Required task:
Set down these lines verbatim, every one of them.

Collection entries
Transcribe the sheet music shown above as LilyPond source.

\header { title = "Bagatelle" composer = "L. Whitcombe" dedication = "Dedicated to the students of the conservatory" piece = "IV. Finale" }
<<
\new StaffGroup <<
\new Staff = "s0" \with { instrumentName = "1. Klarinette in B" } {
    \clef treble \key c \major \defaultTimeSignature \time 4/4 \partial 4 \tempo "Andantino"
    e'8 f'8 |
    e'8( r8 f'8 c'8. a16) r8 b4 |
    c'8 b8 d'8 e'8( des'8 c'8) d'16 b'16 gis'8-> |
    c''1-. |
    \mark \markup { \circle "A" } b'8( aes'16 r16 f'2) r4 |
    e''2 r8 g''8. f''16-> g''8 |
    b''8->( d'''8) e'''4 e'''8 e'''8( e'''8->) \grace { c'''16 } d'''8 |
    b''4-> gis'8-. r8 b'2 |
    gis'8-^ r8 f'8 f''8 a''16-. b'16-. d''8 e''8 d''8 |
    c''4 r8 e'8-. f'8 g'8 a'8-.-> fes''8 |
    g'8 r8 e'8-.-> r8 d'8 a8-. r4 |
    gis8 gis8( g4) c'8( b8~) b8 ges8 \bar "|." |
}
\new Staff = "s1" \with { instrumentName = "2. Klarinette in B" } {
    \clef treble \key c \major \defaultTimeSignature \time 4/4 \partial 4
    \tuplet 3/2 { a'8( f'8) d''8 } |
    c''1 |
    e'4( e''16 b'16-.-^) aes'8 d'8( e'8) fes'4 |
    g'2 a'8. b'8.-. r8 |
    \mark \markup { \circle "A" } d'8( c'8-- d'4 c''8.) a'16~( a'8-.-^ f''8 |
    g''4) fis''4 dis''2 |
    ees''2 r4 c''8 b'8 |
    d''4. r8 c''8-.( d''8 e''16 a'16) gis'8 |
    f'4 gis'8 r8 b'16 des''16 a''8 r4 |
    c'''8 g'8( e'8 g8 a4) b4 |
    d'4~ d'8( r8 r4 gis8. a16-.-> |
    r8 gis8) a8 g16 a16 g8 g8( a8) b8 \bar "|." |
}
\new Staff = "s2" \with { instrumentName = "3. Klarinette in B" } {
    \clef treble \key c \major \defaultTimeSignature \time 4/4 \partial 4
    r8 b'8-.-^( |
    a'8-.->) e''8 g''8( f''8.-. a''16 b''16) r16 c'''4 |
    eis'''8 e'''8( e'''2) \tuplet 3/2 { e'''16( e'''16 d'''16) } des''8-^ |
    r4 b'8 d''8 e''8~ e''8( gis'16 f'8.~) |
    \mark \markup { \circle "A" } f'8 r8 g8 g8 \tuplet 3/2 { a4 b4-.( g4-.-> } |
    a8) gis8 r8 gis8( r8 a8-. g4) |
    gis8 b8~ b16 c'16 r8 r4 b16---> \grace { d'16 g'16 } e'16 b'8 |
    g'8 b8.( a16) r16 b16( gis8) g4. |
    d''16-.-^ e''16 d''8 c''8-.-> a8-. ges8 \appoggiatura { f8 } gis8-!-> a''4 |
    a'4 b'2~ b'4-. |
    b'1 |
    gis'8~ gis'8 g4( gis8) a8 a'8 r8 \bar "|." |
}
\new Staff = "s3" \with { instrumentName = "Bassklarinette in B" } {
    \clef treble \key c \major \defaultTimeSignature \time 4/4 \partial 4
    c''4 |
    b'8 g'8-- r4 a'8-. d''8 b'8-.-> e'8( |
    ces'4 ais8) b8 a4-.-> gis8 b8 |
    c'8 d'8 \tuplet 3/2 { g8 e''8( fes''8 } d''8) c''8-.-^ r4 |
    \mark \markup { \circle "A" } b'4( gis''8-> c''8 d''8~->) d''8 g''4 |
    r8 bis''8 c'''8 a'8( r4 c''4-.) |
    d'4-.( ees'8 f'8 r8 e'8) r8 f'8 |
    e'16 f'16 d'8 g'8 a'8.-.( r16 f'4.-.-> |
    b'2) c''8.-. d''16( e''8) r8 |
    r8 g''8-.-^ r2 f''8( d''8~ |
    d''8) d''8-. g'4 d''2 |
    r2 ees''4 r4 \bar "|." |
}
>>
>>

Expected answer:
Transcribe the sheet music shown above as LilyPond source.

\header { title = "Bagatelle" composer = "L. Whitcombe" dedication = "Dedicated to the students of the conservatory" piece = "IV. Finale" }
<<
\new StaffGroup <<
\new Staff = "s0" \with { instrumentName = "1. Klarinette in B" } {
    \clef treble \key c \major \defaultTimeSignature \time 4/4 \partial 4 \tempo "Andantino"
    e'8 f'8 |
    e'8( r8 f'8 c'8. a16) r8 b4 |
    c'8 b8 d'8 e'8( des'8 c'8) d'16 b'16 gis'8-> |
    c''1-. |
    \mark \markup { \circle "A" } b'8( aes'16 r16 f'2) r4 |
    e''2 r8 g''8. f''16-> g''8 |
    b''8->( d'''8) e'''4 e'''8 e'''8( e'''8->) \grace { c'''16 } d'''8 |
    b''4-> gis'8-. r8 b'2 |
    gis'8-^ r8 f'8 f''8 a''16-. b'16-. d''8 e''8 d''8 |
    c''4 r8 e'8-. f'8 g'8 a'8-.-> fes''8 |
    g'8 r8 e'8-.-> r8 d'8 a8-. r4 |
    gis8 gis8( g4) c'8( b8~) b8 ges8 \bar "|." |
}
\new Staff = "s1" \with { instrumentName = "2. Klarinette in B" } {
    \clef treble \key c \major \defaultTimeSignature \time 4/4 \partial 4
    \tuplet 3/2 { a'8( f'8) d''8 } |
    c''1 |
    e'4( e''16 b'16-.-^) aes'8 d'8( e'8) fes'4 |
    g'2 a'8. b'8.-. r8 |
    \mark \markup { \circle "A" } d'8( c'8-- d'4 c''8.) a'16~( a'8-.-^ f''8 |
    g''4) fis''4 dis''2 |
    ees''2 r4 c''8 b'8 |
    d''4. r8 c''8-.( d''8 e''16 a'16) gis'8 |
    f'4 gis'8 r8 b'16 des''16 a''8 r4 |
    c'''8 g'8( e'8 g8 a4) b4 |
    d'4~ d'8( r8 r4 gis8. a16-.-> |
    r8 gis8) a8 g16 a16 g8 g8( a8) b8 \bar "|." |
}
\new Staff = "s2" \with { instrumentName = "3. Klarinette in B" } {
    \clef treble \key c \major \defaultTimeSignature \time 4/4 \partial 4
    r8 b'8-.-^( |
    a'8-.->) e''8 g''8( f''8.-. a''16 b''16) r16 c'''4 |
    eis'''8 e'''8( e'''2) \tuplet 3/2 { e'''16( e'''16 d'''16) } des''8-^ |
    r4 b'8 d''8 e''8~ e''8( gis'16 f'8.~) |
    \mark \markup { \circle "A" } f'8 r8 g8 g8 \tuplet 3/2 { a4 b4-.( g4-.-> } |
    a8) gis8 r8 gis8( r8 a8-. g4) |
    gis8 b8~ b16 c'16 r8 r4 b16---> \grace { d'16 g'16 } e'16 b'8 |
    g'8 b8.( a16) r16 b16( gis8) g4. |
    d''16-.-^ e''16 d''8 c''8-.-> a8-. ges8 \appoggiatura { f8 } gis8-!-> a''4 |
    a'4 b'2~ b'4-. |
    b'1 |
    gis'8~ gis'8 g4( gis8) a8 a'8 r8 \bar "|." |
}
\new Staff = "s3" \with { instrumentName = "Bassklarinette in B" } {
    \clef treble \key c \major \defaultTimeSignature \time 4/4 \partial 4
    c''4 |
    b'8 g'8-- r4 a'8-. d''8 b'8-.-> e'8( |
    ces'4 ais8) b8 a4-.-> gis8 b8 |
    c'8 d'8 \tuplet 3/2 { g8 e''8( fes''8 } d''8) c''8-.-^ r4 |
    \mark \markup { \circle "A" } b'4( gis''8-> c''8 d''8~->) d''8 g''4 |
    r8 bis''8 c'''8 a'8( r4 c''4-.) |
    d'4-.( ees'8 f'8 r8 e'8) r8 f'8 |
    e'16 f'16 d'8 g'8 a'8.-.( r16 f'4.-.-> |
    b'2) c''8.-. d''16( e''8) r8 |
    r8 g''8-.-^ r2 f''8( d''8~ |
    d''8) d''8-. g'4 d''2 |
    r2 ees''4 r4 \bar "|." |
}
>>
>>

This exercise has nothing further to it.